Segment Open

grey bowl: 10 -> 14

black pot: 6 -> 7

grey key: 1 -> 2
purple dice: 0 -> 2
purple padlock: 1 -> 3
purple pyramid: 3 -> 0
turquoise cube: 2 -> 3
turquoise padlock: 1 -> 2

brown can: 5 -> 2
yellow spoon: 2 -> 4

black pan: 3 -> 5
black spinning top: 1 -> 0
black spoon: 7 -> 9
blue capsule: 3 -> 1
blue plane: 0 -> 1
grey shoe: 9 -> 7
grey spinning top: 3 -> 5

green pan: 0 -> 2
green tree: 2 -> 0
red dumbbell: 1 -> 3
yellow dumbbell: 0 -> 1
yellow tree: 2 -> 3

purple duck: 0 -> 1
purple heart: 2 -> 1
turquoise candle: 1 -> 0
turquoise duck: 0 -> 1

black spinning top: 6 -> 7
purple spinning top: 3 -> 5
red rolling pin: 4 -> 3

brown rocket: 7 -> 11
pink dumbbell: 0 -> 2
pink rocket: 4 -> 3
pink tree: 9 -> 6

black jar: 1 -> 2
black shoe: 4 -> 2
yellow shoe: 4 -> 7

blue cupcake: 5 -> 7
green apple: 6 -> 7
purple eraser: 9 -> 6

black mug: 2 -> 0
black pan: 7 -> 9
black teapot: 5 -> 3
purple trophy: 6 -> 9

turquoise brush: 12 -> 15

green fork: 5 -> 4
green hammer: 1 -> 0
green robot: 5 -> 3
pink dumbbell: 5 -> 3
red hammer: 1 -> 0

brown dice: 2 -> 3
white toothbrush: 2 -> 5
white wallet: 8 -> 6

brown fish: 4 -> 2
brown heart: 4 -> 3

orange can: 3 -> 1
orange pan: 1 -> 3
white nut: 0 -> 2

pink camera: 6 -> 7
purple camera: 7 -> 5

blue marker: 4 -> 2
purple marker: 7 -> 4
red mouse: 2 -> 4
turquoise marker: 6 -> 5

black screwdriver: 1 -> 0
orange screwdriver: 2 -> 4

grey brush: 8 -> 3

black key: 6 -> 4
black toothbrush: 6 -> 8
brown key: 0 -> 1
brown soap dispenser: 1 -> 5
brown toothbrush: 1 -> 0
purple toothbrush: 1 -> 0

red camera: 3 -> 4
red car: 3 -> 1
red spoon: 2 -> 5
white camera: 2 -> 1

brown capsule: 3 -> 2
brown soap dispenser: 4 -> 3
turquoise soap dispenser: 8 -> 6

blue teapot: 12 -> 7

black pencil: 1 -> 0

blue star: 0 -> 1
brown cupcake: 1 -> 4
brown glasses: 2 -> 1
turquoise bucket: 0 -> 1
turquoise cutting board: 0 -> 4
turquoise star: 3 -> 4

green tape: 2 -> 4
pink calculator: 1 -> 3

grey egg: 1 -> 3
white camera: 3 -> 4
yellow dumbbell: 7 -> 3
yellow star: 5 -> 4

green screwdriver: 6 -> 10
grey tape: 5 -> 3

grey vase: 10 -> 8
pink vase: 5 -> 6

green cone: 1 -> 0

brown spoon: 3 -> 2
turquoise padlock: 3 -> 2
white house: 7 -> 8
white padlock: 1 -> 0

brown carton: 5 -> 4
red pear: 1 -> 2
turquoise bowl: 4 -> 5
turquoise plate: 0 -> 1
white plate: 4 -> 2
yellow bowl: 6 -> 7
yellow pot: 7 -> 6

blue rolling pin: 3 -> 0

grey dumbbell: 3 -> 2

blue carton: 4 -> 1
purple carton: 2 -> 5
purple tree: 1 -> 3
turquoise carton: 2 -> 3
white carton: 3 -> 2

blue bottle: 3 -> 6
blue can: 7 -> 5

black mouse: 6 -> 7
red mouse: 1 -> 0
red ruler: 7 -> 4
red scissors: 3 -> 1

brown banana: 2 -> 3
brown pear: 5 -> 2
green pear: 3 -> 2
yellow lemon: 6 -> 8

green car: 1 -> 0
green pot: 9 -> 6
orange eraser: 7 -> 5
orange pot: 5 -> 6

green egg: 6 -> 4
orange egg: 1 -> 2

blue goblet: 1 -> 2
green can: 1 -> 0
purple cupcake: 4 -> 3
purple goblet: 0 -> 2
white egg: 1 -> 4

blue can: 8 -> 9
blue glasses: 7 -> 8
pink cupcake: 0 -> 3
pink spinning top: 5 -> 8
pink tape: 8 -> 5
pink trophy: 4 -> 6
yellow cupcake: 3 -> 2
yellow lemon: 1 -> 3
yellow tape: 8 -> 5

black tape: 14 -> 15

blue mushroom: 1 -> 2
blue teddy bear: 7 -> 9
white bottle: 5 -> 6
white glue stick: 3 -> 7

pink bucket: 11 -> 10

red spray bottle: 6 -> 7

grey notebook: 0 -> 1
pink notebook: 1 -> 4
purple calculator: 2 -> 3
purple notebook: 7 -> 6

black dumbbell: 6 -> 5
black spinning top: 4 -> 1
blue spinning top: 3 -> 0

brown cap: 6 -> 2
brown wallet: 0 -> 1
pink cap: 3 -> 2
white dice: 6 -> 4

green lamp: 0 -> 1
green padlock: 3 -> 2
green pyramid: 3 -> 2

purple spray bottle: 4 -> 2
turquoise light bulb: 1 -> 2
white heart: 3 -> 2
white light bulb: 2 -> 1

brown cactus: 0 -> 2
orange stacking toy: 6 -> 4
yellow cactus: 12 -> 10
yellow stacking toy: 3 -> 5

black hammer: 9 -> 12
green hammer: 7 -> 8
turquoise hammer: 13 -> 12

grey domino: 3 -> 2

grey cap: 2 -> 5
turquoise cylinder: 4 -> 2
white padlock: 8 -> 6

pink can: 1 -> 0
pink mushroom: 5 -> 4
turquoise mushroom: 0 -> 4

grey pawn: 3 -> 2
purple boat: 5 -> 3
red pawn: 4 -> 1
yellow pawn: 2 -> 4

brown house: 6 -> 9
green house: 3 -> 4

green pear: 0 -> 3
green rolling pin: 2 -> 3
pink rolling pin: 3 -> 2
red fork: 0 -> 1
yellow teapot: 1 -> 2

Segment Closed

- **THE TASK**
Set down each line of the data precisely as it appears above.

- **RESULT OF THE EXERCISE**
grey bowl: 10 -> 14

black pot: 6 -> 7

grey key: 1 -> 2
purple dice: 0 -> 2
purple padlock: 1 -> 3
purple pyramid: 3 -> 0
turquoise cube: 2 -> 3
turquoise padlock: 1 -> 2

brown can: 5 -> 2
yellow spoon: 2 -> 4

black pan: 3 -> 5
black spinning top: 1 -> 0
black spoon: 7 -> 9
blue capsule: 3 -> 1
blue plane: 0 -> 1
grey shoe: 9 -> 7
grey spinning top: 3 -> 5

green pan: 0 -> 2
green tree: 2 -> 0
red dumbbell: 1 -> 3
yellow dumbbell: 0 -> 1
yellow tree: 2 -> 3

purple duck: 0 -> 1
purple heart: 2 -> 1
turquoise candle: 1 -> 0
turquoise duck: 0 -> 1

black spinning top: 6 -> 7
purple spinning top: 3 -> 5
red rolling pin: 4 -> 3

brown rocket: 7 -> 11
pink dumbbell: 0 -> 2
pink rocket: 4 -> 3
pink tree: 9 -> 6

black jar: 1 -> 2
black shoe: 4 -> 2
yellow shoe: 4 -> 7

blue cupcake: 5 -> 7
green apple: 6 -> 7
purple eraser: 9 -> 6

black mug: 2 -> 0
black pan: 7 -> 9
black teapot: 5 -> 3
purple trophy: 6 -> 9

turquoise brush: 12 -> 15

green fork: 5 -> 4
green hammer: 1 -> 0
green robot: 5 -> 3
pink dumbbell: 5 -> 3
red hammer: 1 -> 0

brown dice: 2 -> 3
white toothbrush: 2 -> 5
white wallet: 8 -> 6

brown fish: 4 -> 2
brown heart: 4 -> 3

orange can: 3 -> 1
orange pan: 1 -> 3
white nut: 0 -> 2

pink camera: 6 -> 7
purple camera: 7 -> 5

blue marker: 4 -> 2
purple marker: 7 -> 4
red mouse: 2 -> 4
turquoise marker: 6 -> 5

black screwdriver: 1 -> 0
orange screwdriver: 2 -> 4

grey brush: 8 -> 3

black key: 6 -> 4
black toothbrush: 6 -> 8
brown key: 0 -> 1
brown soap dispenser: 1 -> 5
brown toothbrush: 1 -> 0
purple toothbrush: 1 -> 0

red camera: 3 -> 4
red car: 3 -> 1
red spoon: 2 -> 5
white camera: 2 -> 1

brown capsule: 3 -> 2
brown soap dispenser: 4 -> 3
turquoise soap dispenser: 8 -> 6

blue teapot: 12 -> 7

black pencil: 1 -> 0

blue star: 0 -> 1
brown cupcake: 1 -> 4
brown glasses: 2 -> 1
turquoise bucket: 0 -> 1
turquoise cutting board: 0 -> 4
turquoise star: 3 -> 4

green tape: 2 -> 4
pink calculator: 1 -> 3

grey egg: 1 -> 3
white camera: 3 -> 4
yellow dumbbell: 7 -> 3
yellow star: 5 -> 4

green screwdriver: 6 -> 10
grey tape: 5 -> 3

grey vase: 10 -> 8
pink vase: 5 -> 6

green cone: 1 -> 0

brown spoon: 3 -> 2
turquoise padlock: 3 -> 2
white house: 7 -> 8
white padlock: 1 -> 0

brown carton: 5 -> 4
red pear: 1 -> 2
turquoise bowl: 4 -> 5
turquoise plate: 0 -> 1
white plate: 4 -> 2
yellow bowl: 6 -> 7
yellow pot: 7 -> 6

blue rolling pin: 3 -> 0

grey dumbbell: 3 -> 2

blue carton: 4 -> 1
purple carton: 2 -> 5
purple tree: 1 -> 3
turquoise carton: 2 -> 3
white carton: 3 -> 2

blue bottle: 3 -> 6
blue can: 7 -> 5

black mouse: 6 -> 7
red mouse: 1 -> 0
red ruler: 7 -> 4
red scissors: 3 -> 1

brown banana: 2 -> 3
brown pear: 5 -> 2
green pear: 3 -> 2
yellow lemon: 6 -> 8

green car: 1 -> 0
green pot: 9 -> 6
orange eraser: 7 -> 5
orange pot: 5 -> 6

green egg: 6 -> 4
orange egg: 1 -> 2

blue goblet: 1 -> 2
green can: 1 -> 0
purple cupcake: 4 -> 3
purple goblet: 0 -> 2
white egg: 1 -> 4

blue can: 8 -> 9
blue glasses: 7 -> 8
pink cupcake: 0 -> 3
pink spinning top: 5 -> 8
pink tape: 8 -> 5
pink trophy: 4 -> 6
yellow cupcake: 3 -> 2
yellow lemon: 1 -> 3
yellow tape: 8 -> 5

black tape: 14 -> 15

blue mushroom: 1 -> 2
blue teddy bear: 7 -> 9
white bottle: 5 -> 6
white glue stick: 3 -> 7

pink bucket: 11 -> 10

red spray bottle: 6 -> 7

grey notebook: 0 -> 1
pink notebook: 1 -> 4
purple calculator: 2 -> 3
purple notebook: 7 -> 6

black dumbbell: 6 -> 5
black spinning top: 4 -> 1
blue spinning top: 3 -> 0

brown cap: 6 -> 2
brown wallet: 0 -> 1
pink cap: 3 -> 2
white dice: 6 -> 4

green lamp: 0 -> 1
green padlock: 3 -> 2
green pyramid: 3 -> 2

purple spray bottle: 4 -> 2
turquoise light bulb: 1 -> 2
white heart: 3 -> 2
white light bulb: 2 -> 1

brown cactus: 0 -> 2
orange stacking toy: 6 -> 4
yellow cactus: 12 -> 10
yellow stacking toy: 3 -> 5

black hammer: 9 -> 12
green hammer: 7 -> 8
turquoise hammer: 13 -> 12

grey domino: 3 -> 2

grey cap: 2 -> 5
turquoise cylinder: 4 -> 2
white padlock: 8 -> 6

pink can: 1 -> 0
pink mushroom: 5 -> 4
turquoise mushroom: 0 -> 4

grey pawn: 3 -> 2
purple boat: 5 -> 3
red pawn: 4 -> 1
yellow pawn: 2 -> 4

brown house: 6 -> 9
green house: 3 -> 4

green pear: 0 -> 3
green rolling pin: 2 -> 3
pink rolling pin: 3 -> 2
red fork: 0 -> 1
yellow teapot: 1 -> 2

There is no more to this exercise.